[Before and after images]
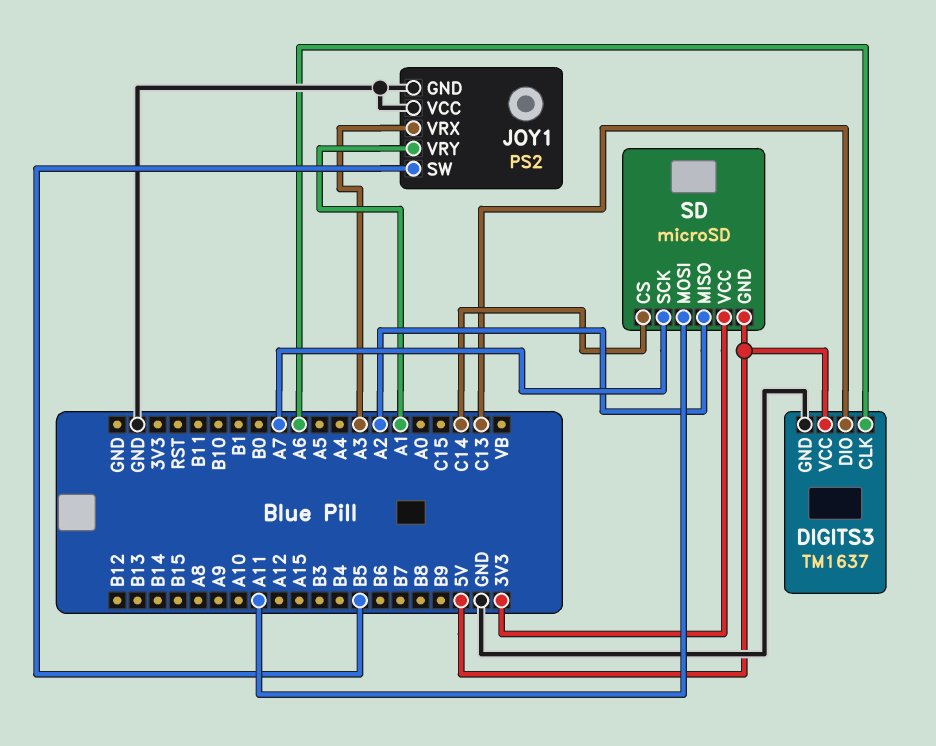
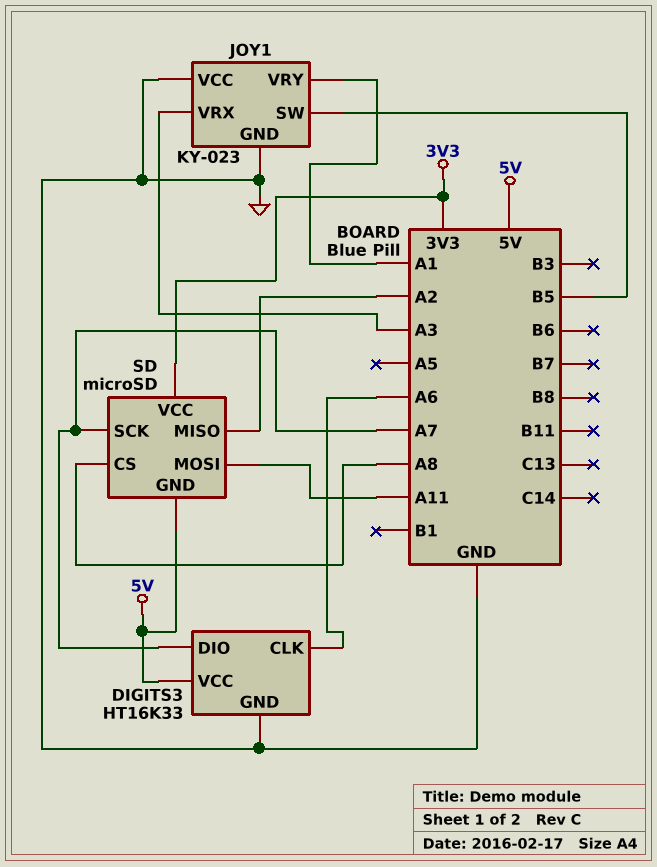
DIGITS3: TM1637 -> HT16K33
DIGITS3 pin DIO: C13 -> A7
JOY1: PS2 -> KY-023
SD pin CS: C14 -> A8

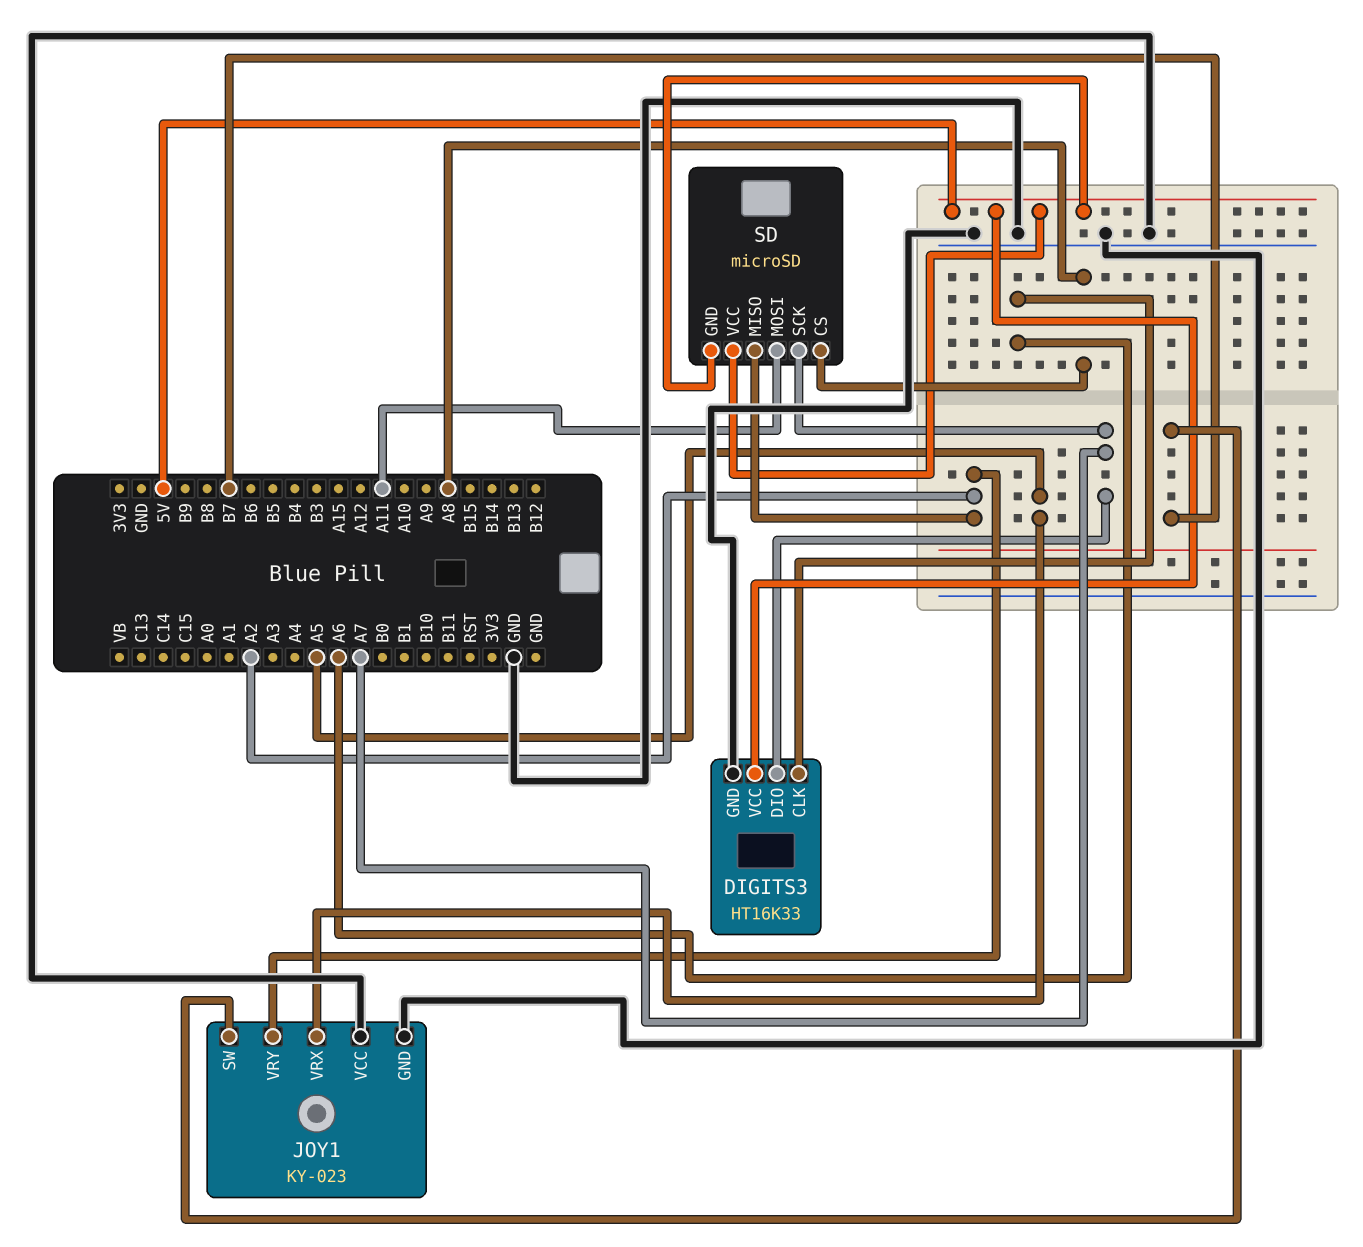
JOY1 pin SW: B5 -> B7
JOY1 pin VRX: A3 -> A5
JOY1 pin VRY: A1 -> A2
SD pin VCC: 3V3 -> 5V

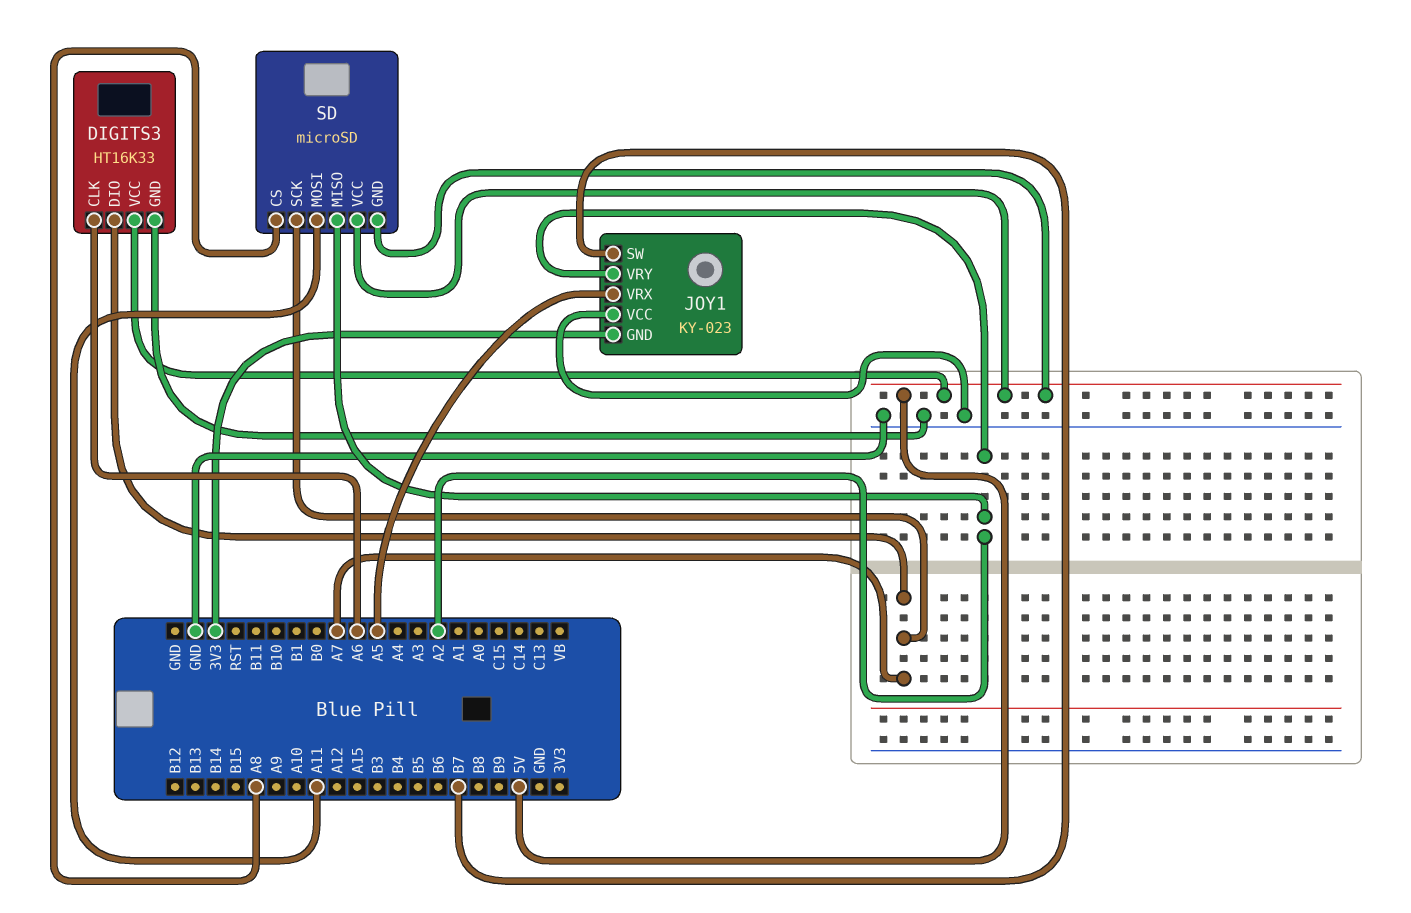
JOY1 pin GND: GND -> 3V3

→ **ACTIVITY**:
The complete set of records should be written out again, pictures excluded.

→ **WRITTEN ANSWER**:
DIGITS3: TM1637 -> HT16K33
DIGITS3 pin DIO: C13 -> A7
JOY1: PS2 -> KY-023
SD pin CS: C14 -> A8

JOY1 pin SW: B5 -> B7
JOY1 pin VRX: A3 -> A5
JOY1 pin VRY: A1 -> A2
SD pin VCC: 3V3 -> 5V

JOY1 pin GND: GND -> 3V3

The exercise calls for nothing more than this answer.